> [RECORDS FOR THE EXERCISE]:
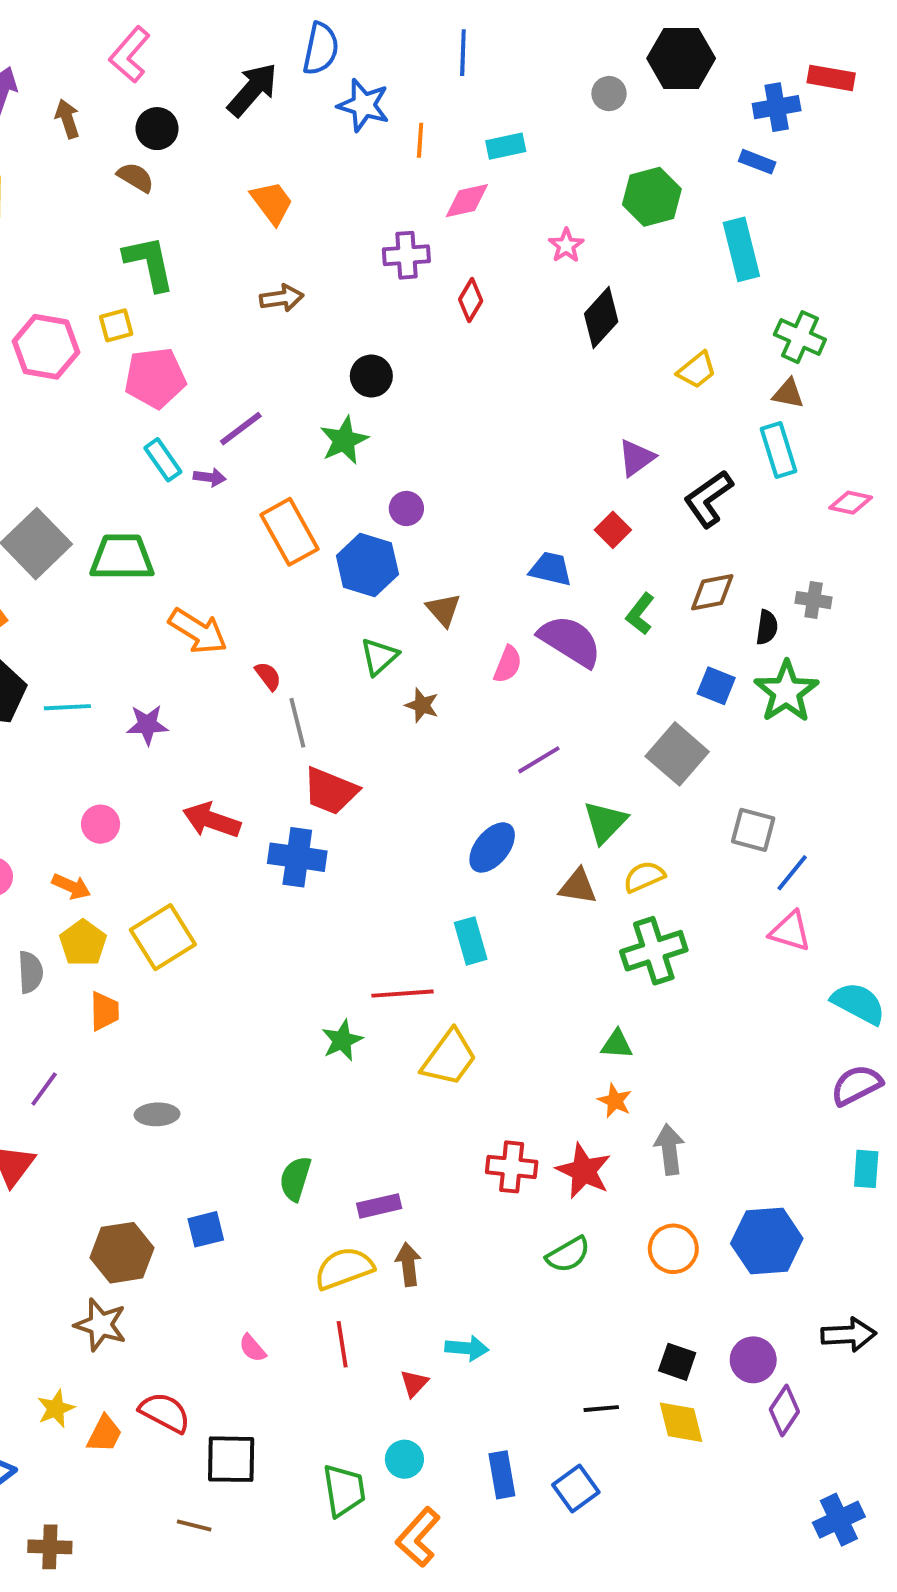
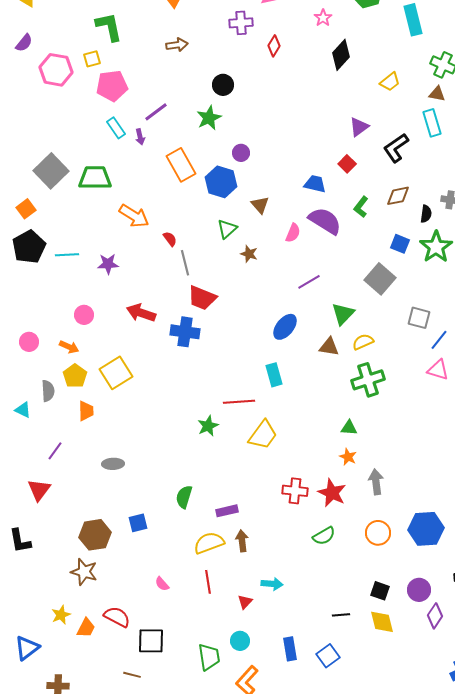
purple arrow: (210, 477) -> (140, 137), turned 70

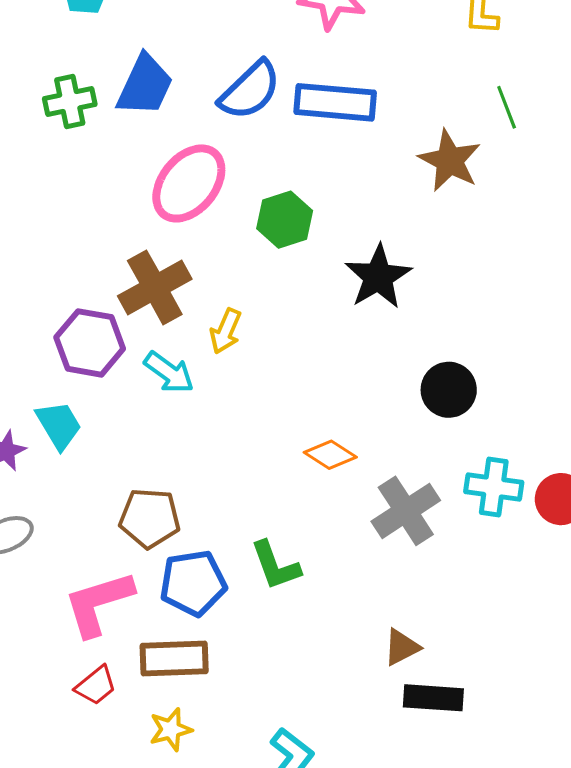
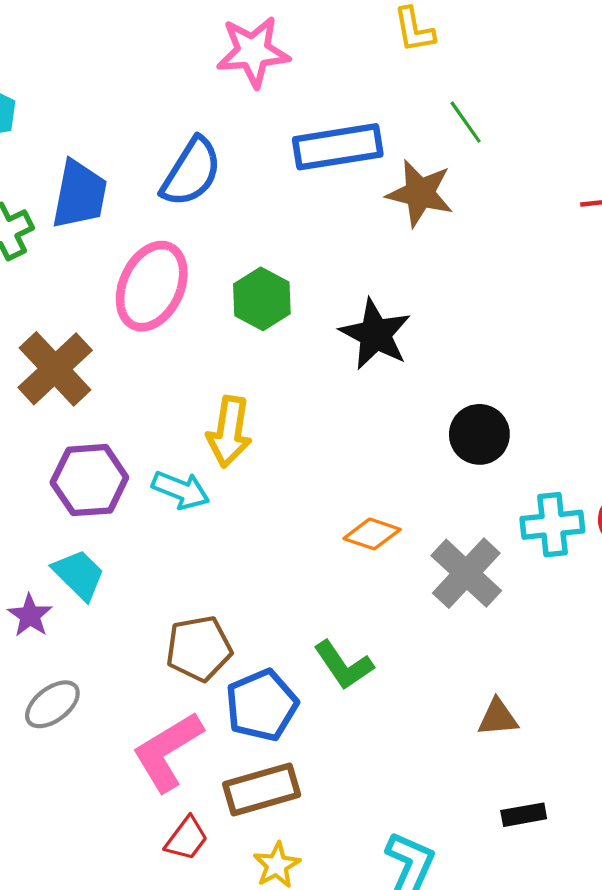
blue rectangle: (335, 102) -> (338, 147), moved
brown cross: (155, 287) -> (55, 369), moved
yellow arrow: (226, 331) -> (229, 432), size x1.4
brown triangle: (402, 647) -> (498, 718), turned 36
black rectangle: (433, 698) -> (524, 815), moved, size x0.7

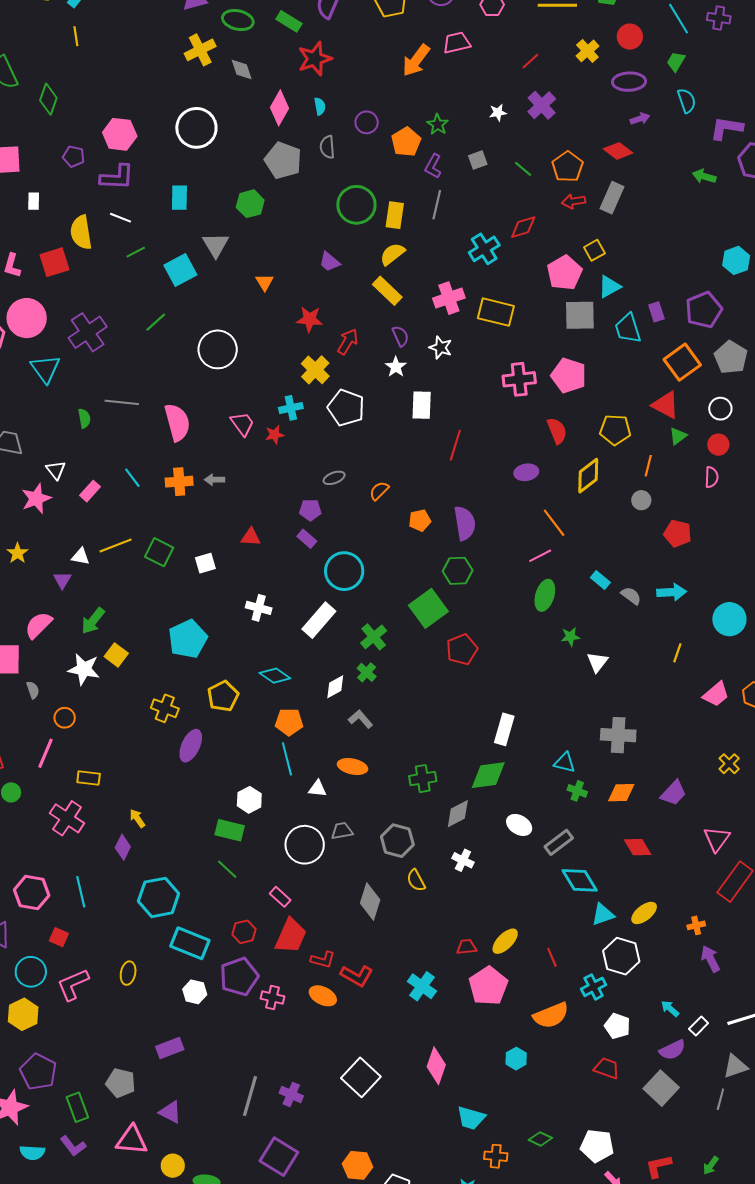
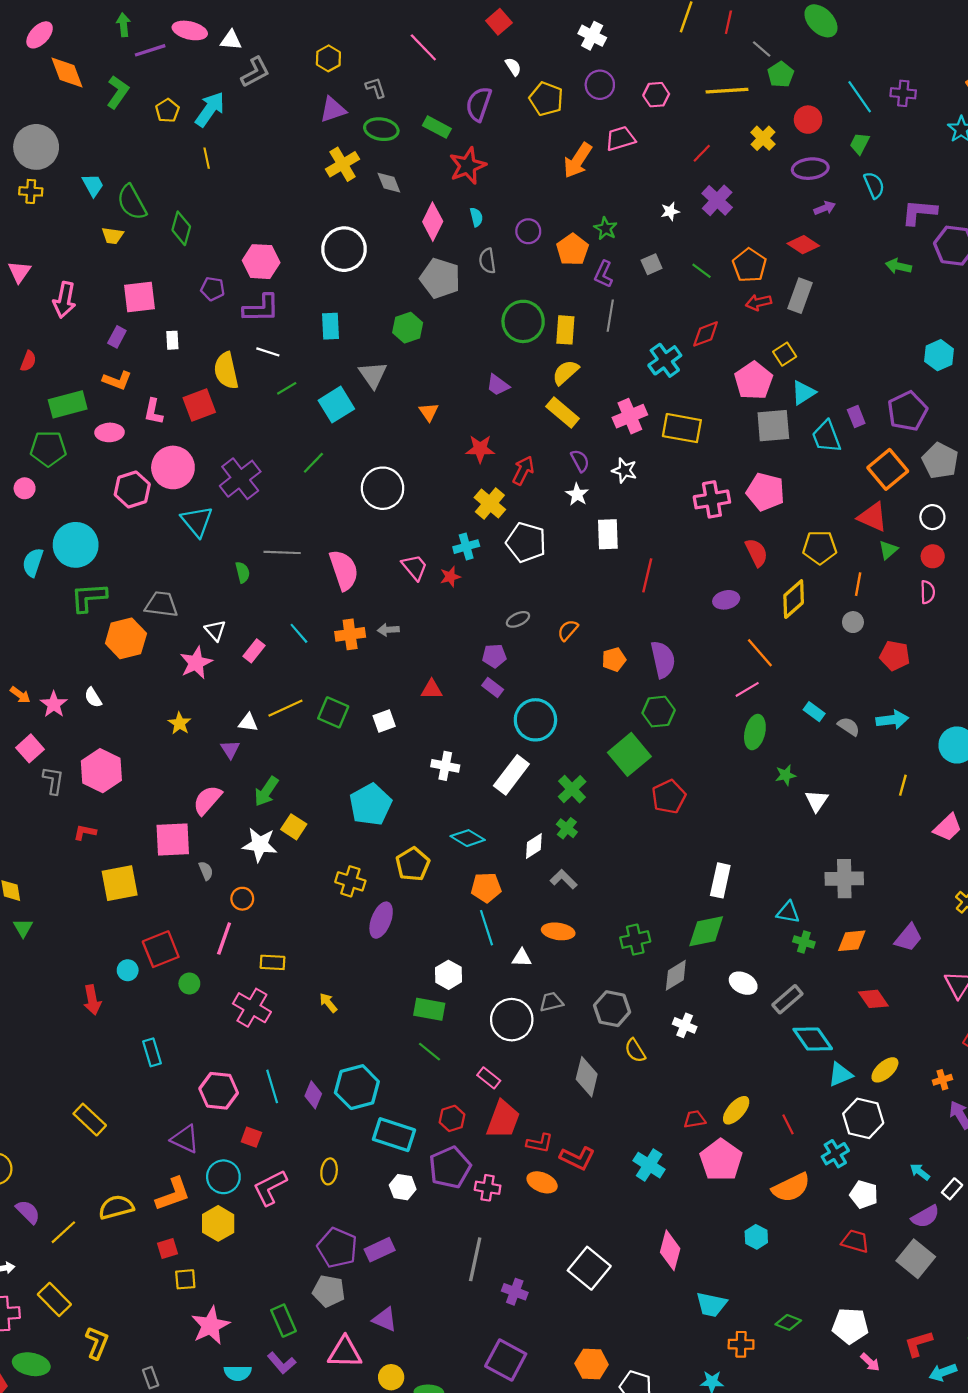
purple diamond: (123, 847) -> (313, 1095), moved
purple pentagon: (38, 1072) -> (337, 1248), moved
gray line: (250, 1096) -> (475, 1259), moved

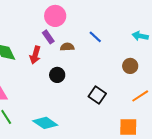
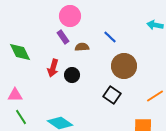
cyan arrow: (140, 36) -> (155, 25), moved
red arrow: (35, 55) -> (53, 68), moved
brown circle: (130, 66) -> (124, 66), moved, size x1.6

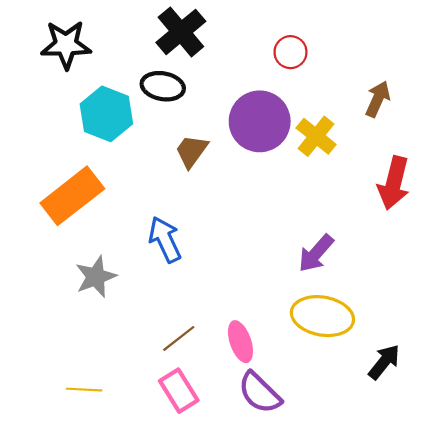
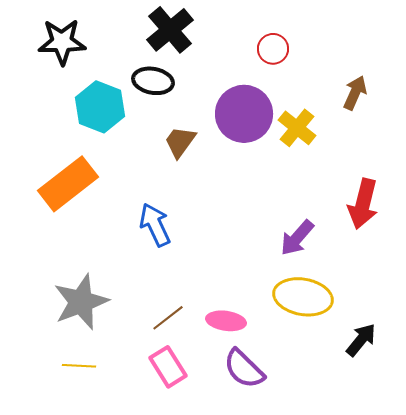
red arrow: (394, 183) -> (363, 204), moved
gray star: (96, 277) -> (81, 302), moved, size x1.4
pink ellipse: (240, 342) -> (226, 321), turned -63

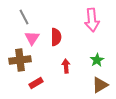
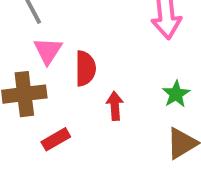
red semicircle: (56, 37) -> (85, 68), moved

> [WORK TO COMPLETE]: Scan the listing above for the word "size" and copy every line that holds it.

> [TASK ANSWER]:
yellow arrow: (226, 331) -> (229, 432), size x1.4
black rectangle: (433, 698) -> (524, 815), moved, size x0.7
brown circle: (130, 66) -> (124, 66), moved, size x1.6
gray star: (96, 277) -> (81, 302), moved, size x1.4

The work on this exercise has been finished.